Give back every record word for word, but keep the pictures out.

[[ Data provided, beginning ]]

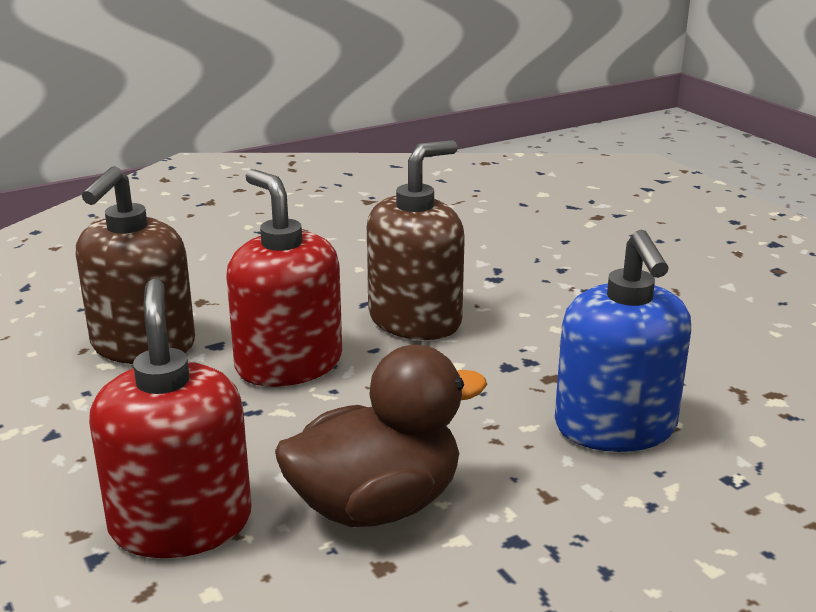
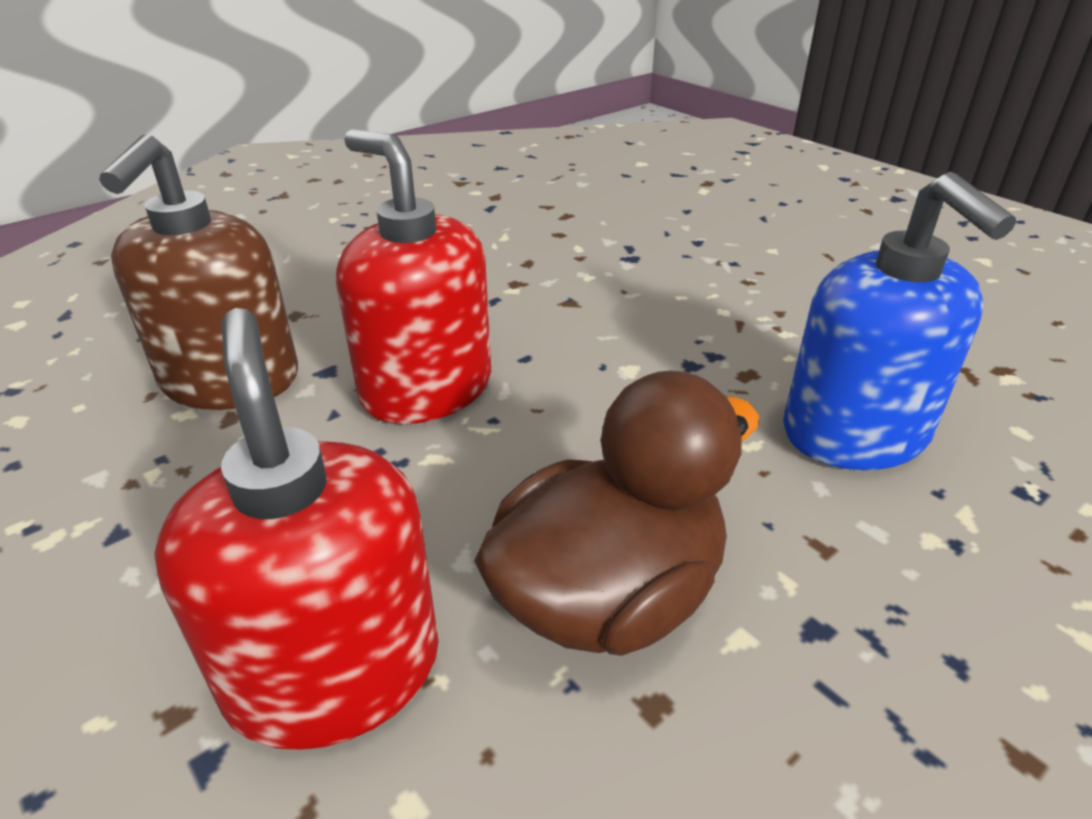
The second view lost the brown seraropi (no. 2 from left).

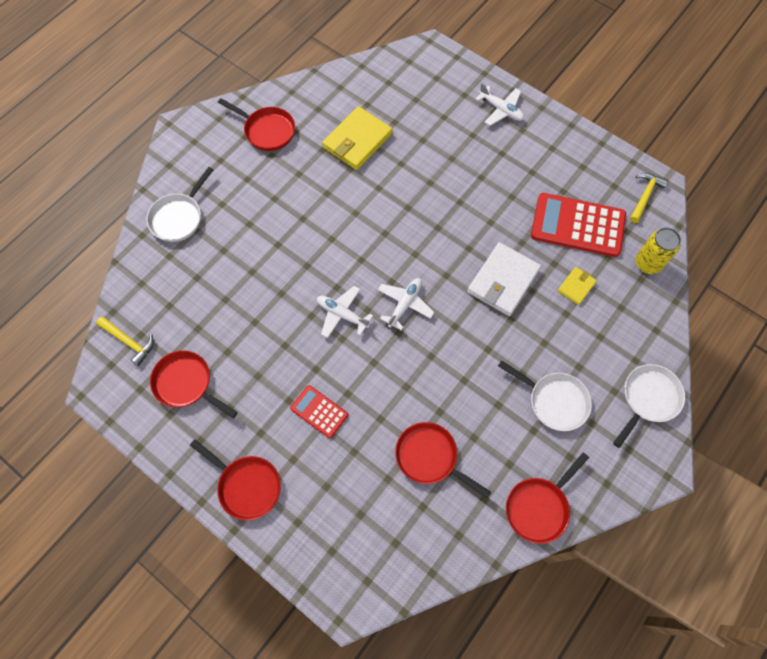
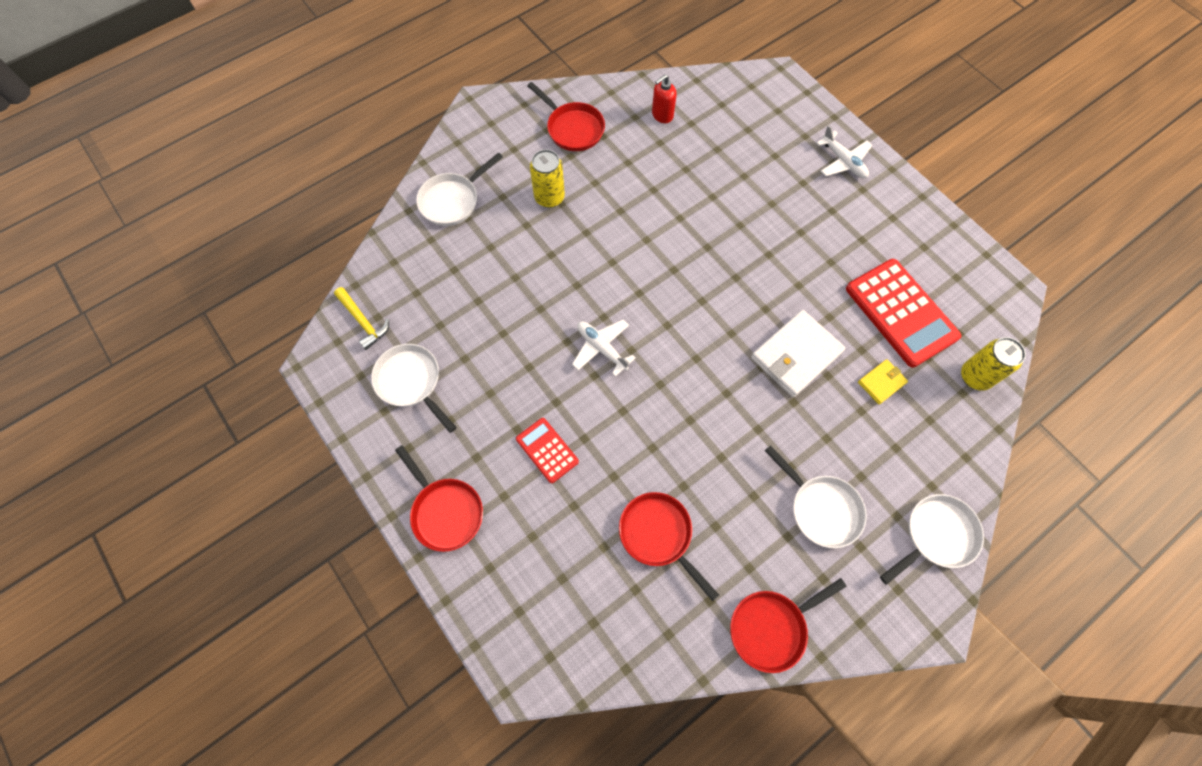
The second view lost the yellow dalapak (no. 1 from left). The second view lost the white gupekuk (no. 2 from left). The second view lost the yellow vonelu (no. 2 from left). The second view gained the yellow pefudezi (no. 1 from left). The second view gained the red seraropi. What was the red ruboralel (no. 1 from left) turned into the white ruboralel (no. 1 from left). The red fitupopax (no. 2 from left) ended up facing another way, 150 degrees counterclockwise from before.

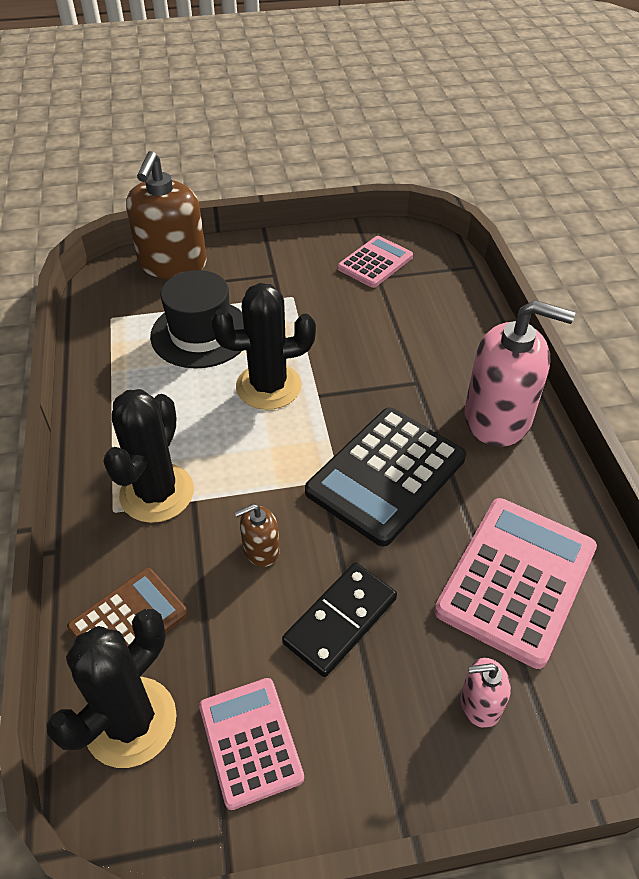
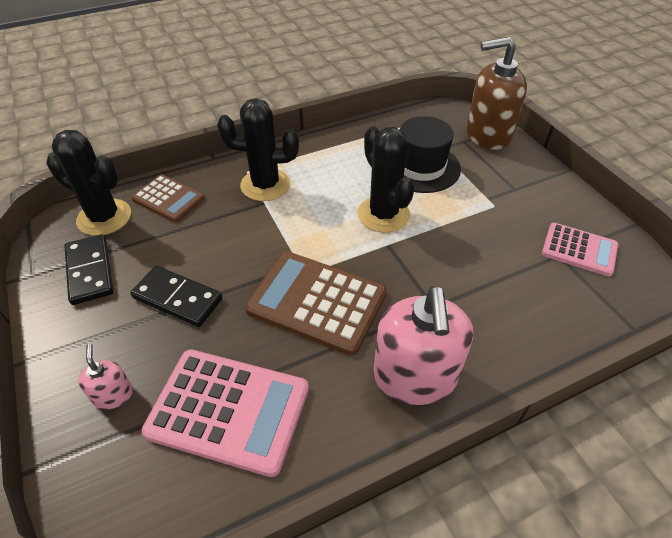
The second view lost the brown seraropi (no. 2 from left). Where the pink fitupopax (no. 1 from left) stood, the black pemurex (no. 1 from left) came to stand. What was the black fitupopax turned into the brown fitupopax (no. 2 from left).

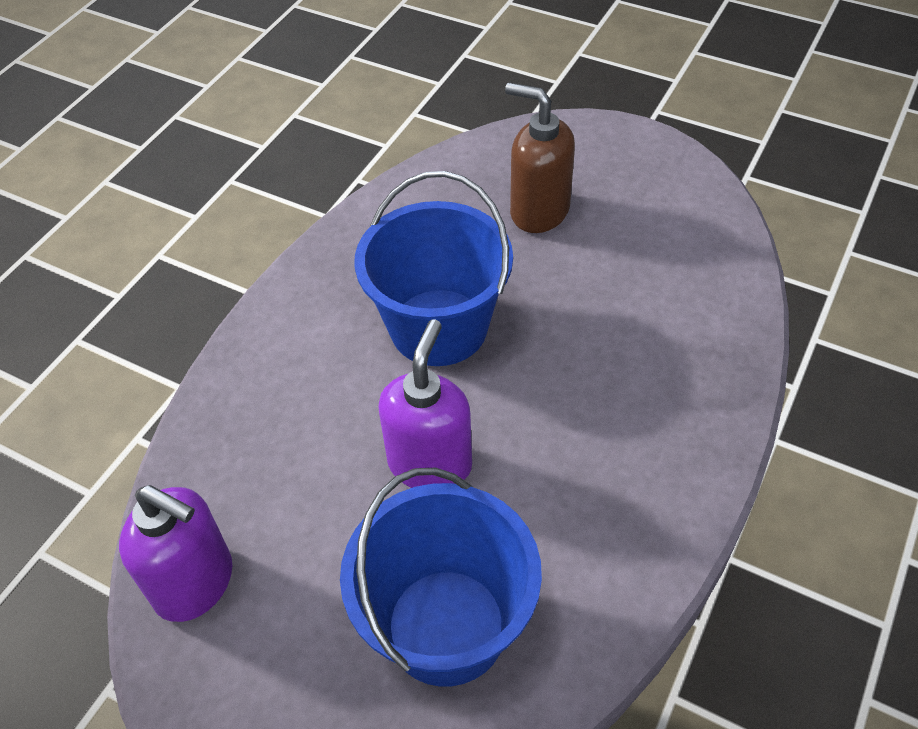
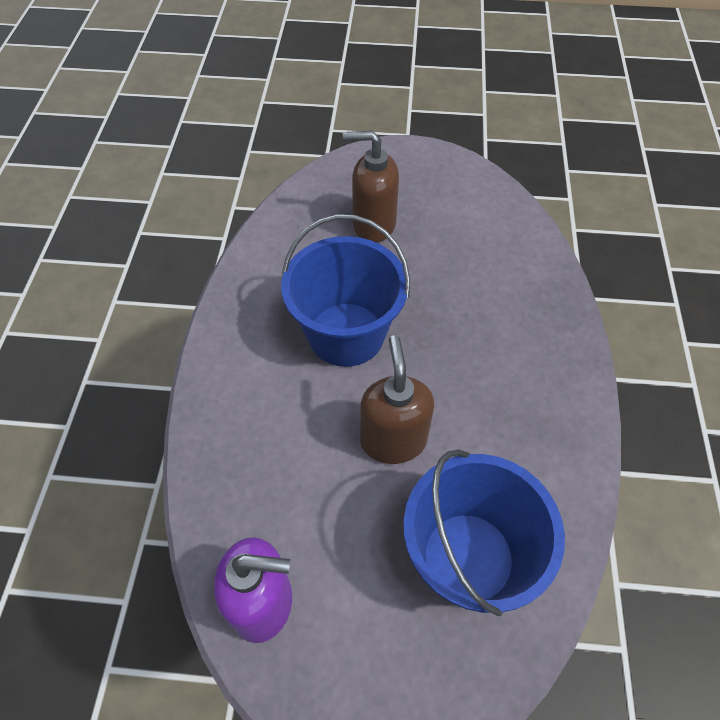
What was the purple seraropi (no. 2 from left) turned into the brown seraropi (no. 2 from left).

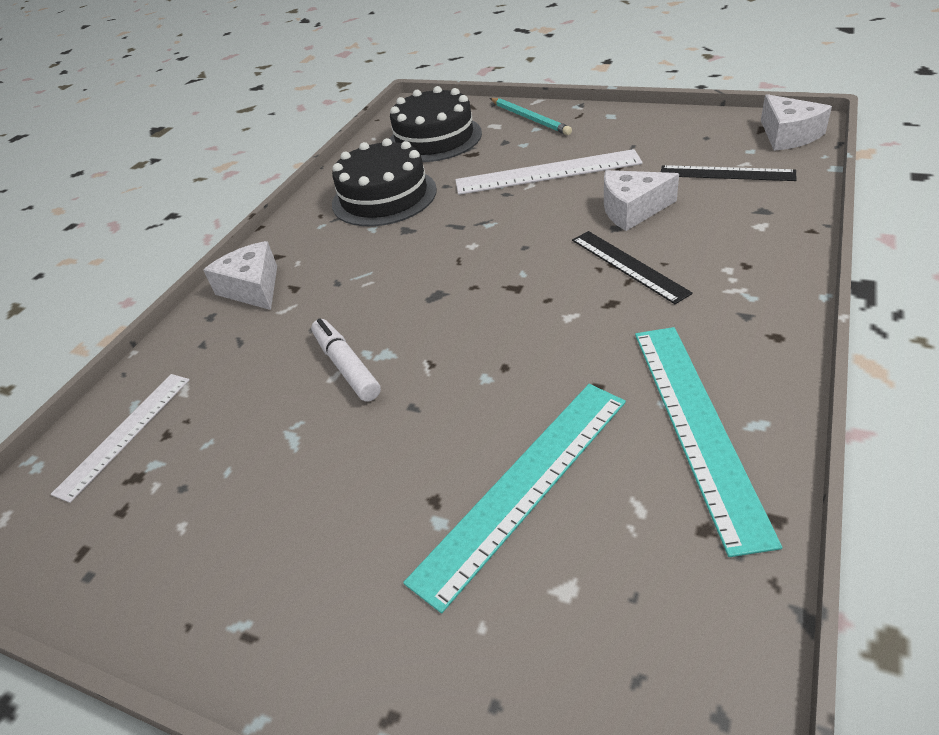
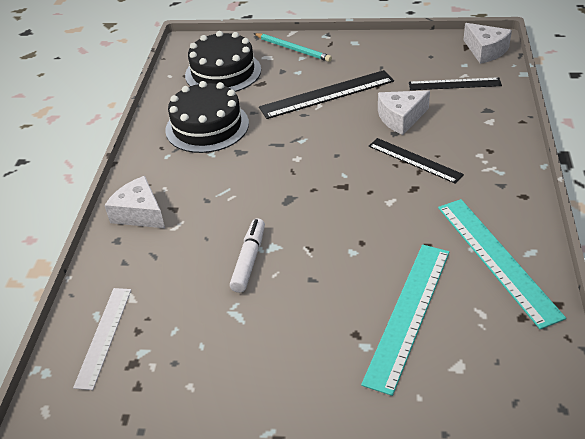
What was the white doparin (no. 2 from left) turned into the black doparin (no. 1 from left). The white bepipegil ended up facing another way, 60 degrees clockwise from before.

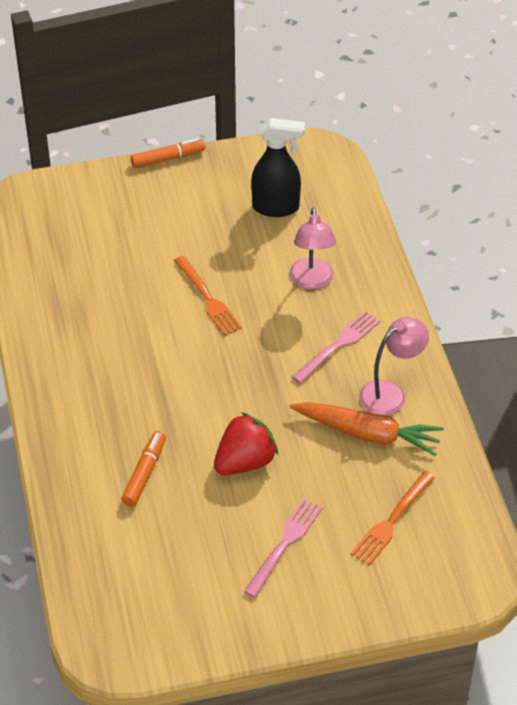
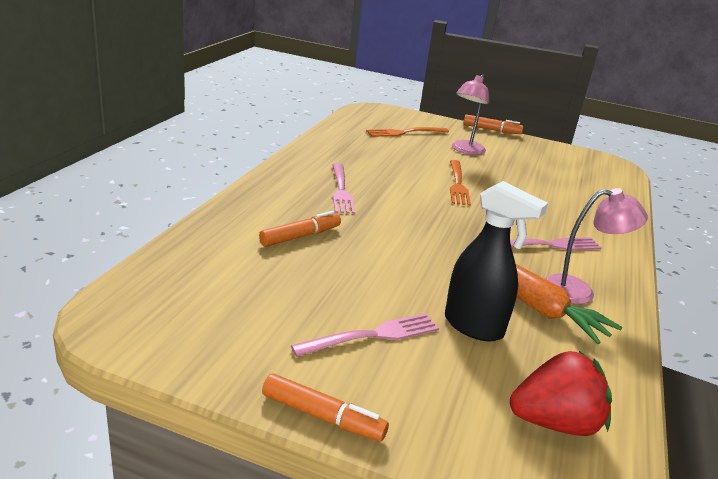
The second view gained the orange bepipegil (no. 2 from left). The second view gained the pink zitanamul (no. 1 from left). The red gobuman ended up elsewhere. The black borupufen ended up elsewhere. The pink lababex (no. 1 from left) ended up elsewhere. The orange zitanamul (no. 2 from left in the first image) ended up elsewhere.

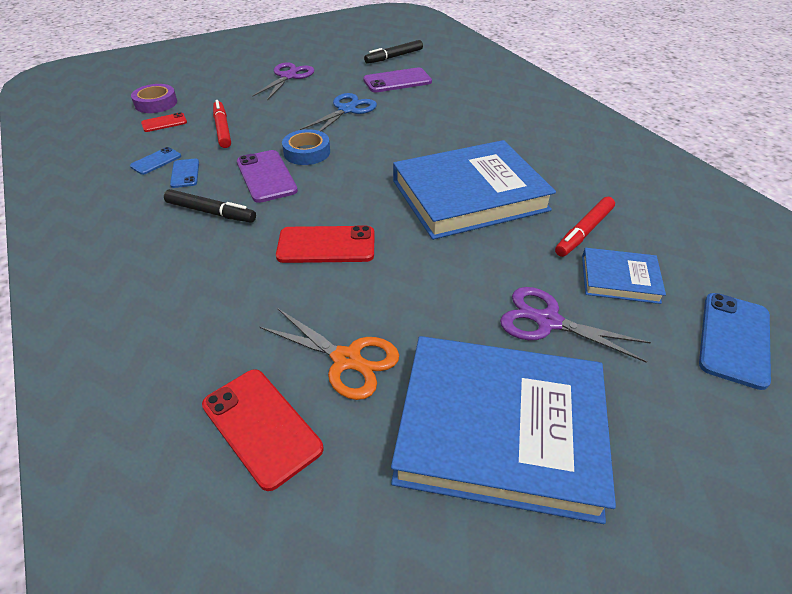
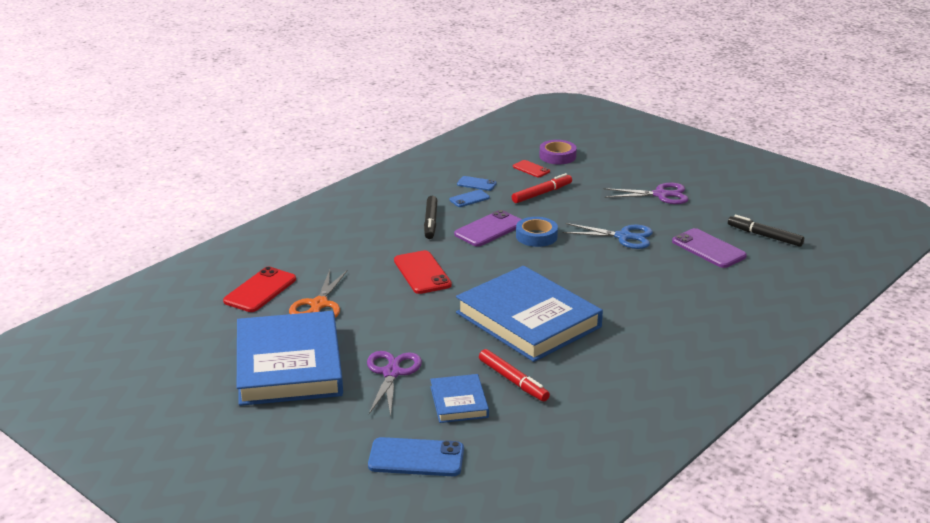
The red bepipegil (no. 2 from left in the first image) ended up facing another way, 150 degrees counterclockwise from before.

[[ Data provided, end ]]

_Solution for this task_:
The second view lost the brown seraropi (no. 2 from left).

The second view lost the yellow dalapak (no. 1 from left). The second view lost the white gupekuk (no. 2 from left). The second view lost the yellow vonelu (no. 2 from left). The second view gained the yellow pefudezi (no. 1 from left). The second view gained the red seraropi. What was the red ruboralel (no. 1 from left) turned into the white ruboralel (no. 1 from left). The red fitupopax (no. 2 from left) ended up facing another way, 150 degrees counterclockwise from before.

The second view lost the brown seraropi (no. 2 from left). Where the pink fitupopax (no. 1 from left) stood, the black pemurex (no. 1 from left) came to stand. What was the black fitupopax turned into the brown fitupopax (no. 2 from left).

What was the purple seraropi (no. 2 from left) turned into the brown seraropi (no. 2 from left).

What was the white doparin (no. 2 from left) turned into the black doparin (no. 1 from left). The white bepipegil ended up facing another way, 60 degrees clockwise from before.

The second view gained the orange bepipegil (no. 2 from left). The second view gained the pink zitanamul (no. 1 from left). The red gobuman ended up elsewhere. The black borupufen ended up elsewhere. The pink lababex (no. 1 from left) ended up elsewhere. The orange zitanamul (no. 2 from left in the first image) ended up elsewhere.

The red bepipegil (no. 2 from left in the first image) ended up facing another way, 150 degrees counterclockwise from before.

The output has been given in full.